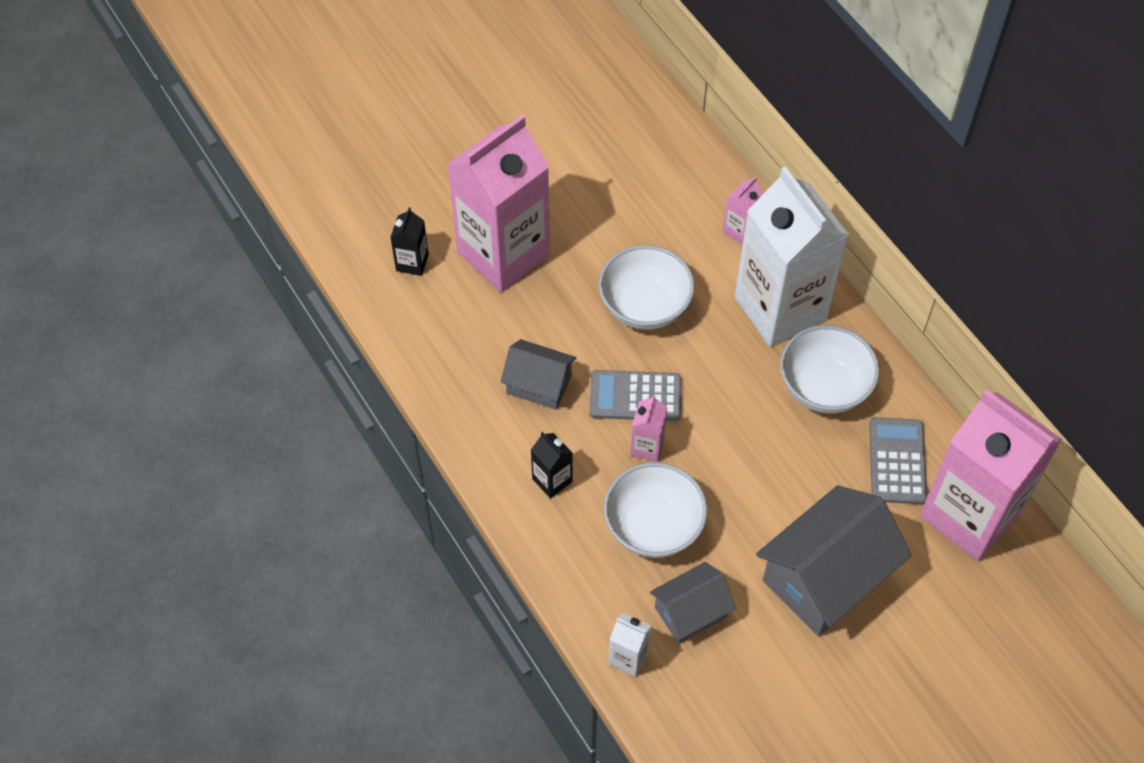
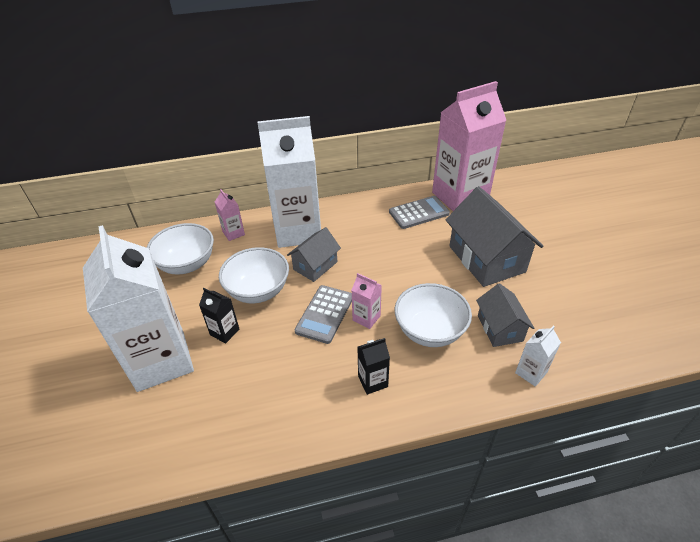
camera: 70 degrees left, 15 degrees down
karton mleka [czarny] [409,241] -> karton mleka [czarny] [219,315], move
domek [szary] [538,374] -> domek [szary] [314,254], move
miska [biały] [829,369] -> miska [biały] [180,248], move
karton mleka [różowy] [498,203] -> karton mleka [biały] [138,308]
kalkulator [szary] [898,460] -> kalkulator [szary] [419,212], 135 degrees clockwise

--

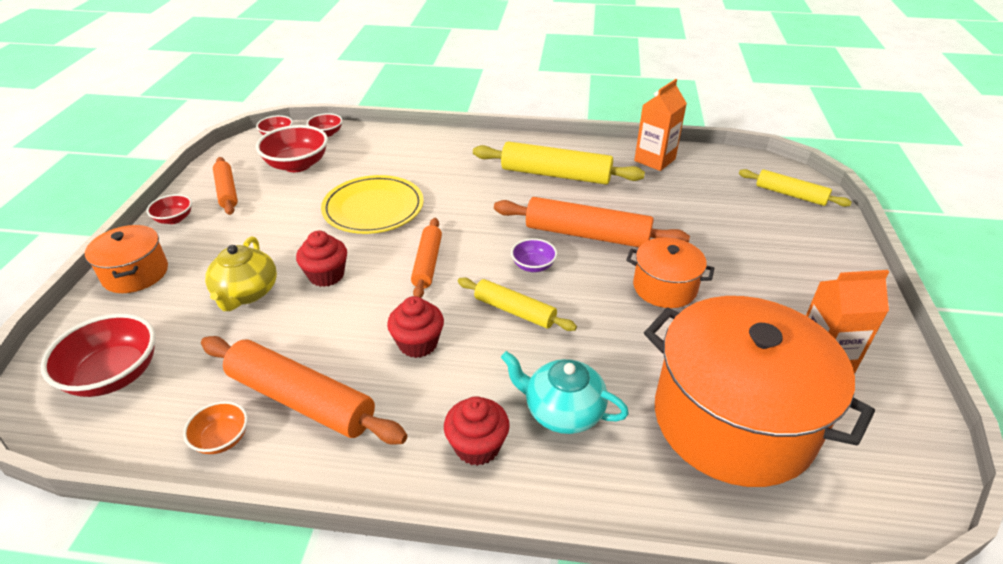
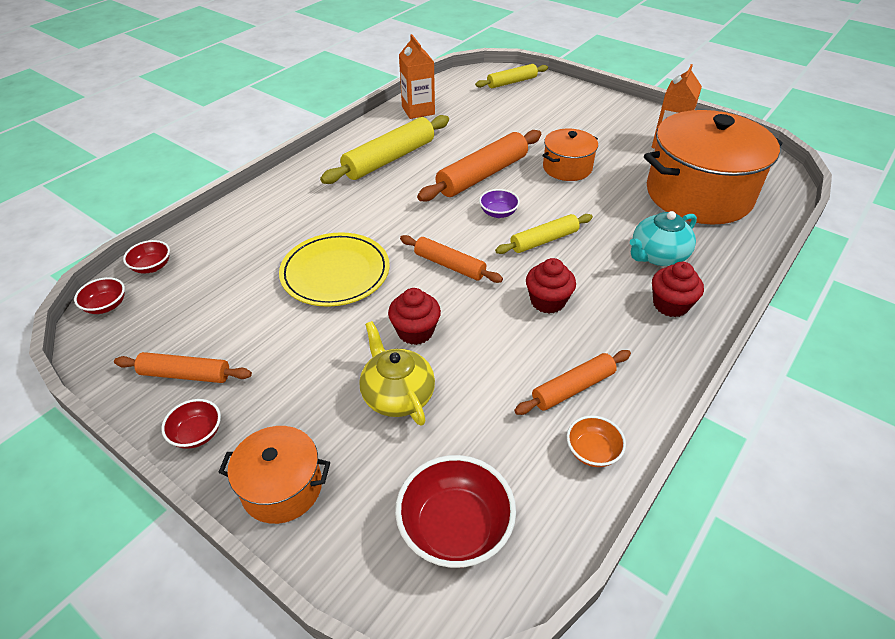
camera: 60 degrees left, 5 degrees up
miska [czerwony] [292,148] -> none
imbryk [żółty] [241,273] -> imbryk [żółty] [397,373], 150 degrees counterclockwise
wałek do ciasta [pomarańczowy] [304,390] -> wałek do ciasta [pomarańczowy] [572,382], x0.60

WORK ORDER =>
Please copy, exactly and with nothing else, the lines above beginning at the line that has "camera: 70 degrees left, 15 degrees down" and ending with the line that has "kalkulator [szary] [898,460]".

RESULT OF THE TASK =>
camera: 70 degrees left, 15 degrees down
karton mleka [czarny] [409,241] -> karton mleka [czarny] [219,315], move
domek [szary] [538,374] -> domek [szary] [314,254], move
miska [biały] [829,369] -> miska [biały] [180,248], move
karton mleka [różowy] [498,203] -> karton mleka [biały] [138,308]
kalkulator [szary] [898,460] -> kalkulator [szary] [419,212], 135 degrees clockwise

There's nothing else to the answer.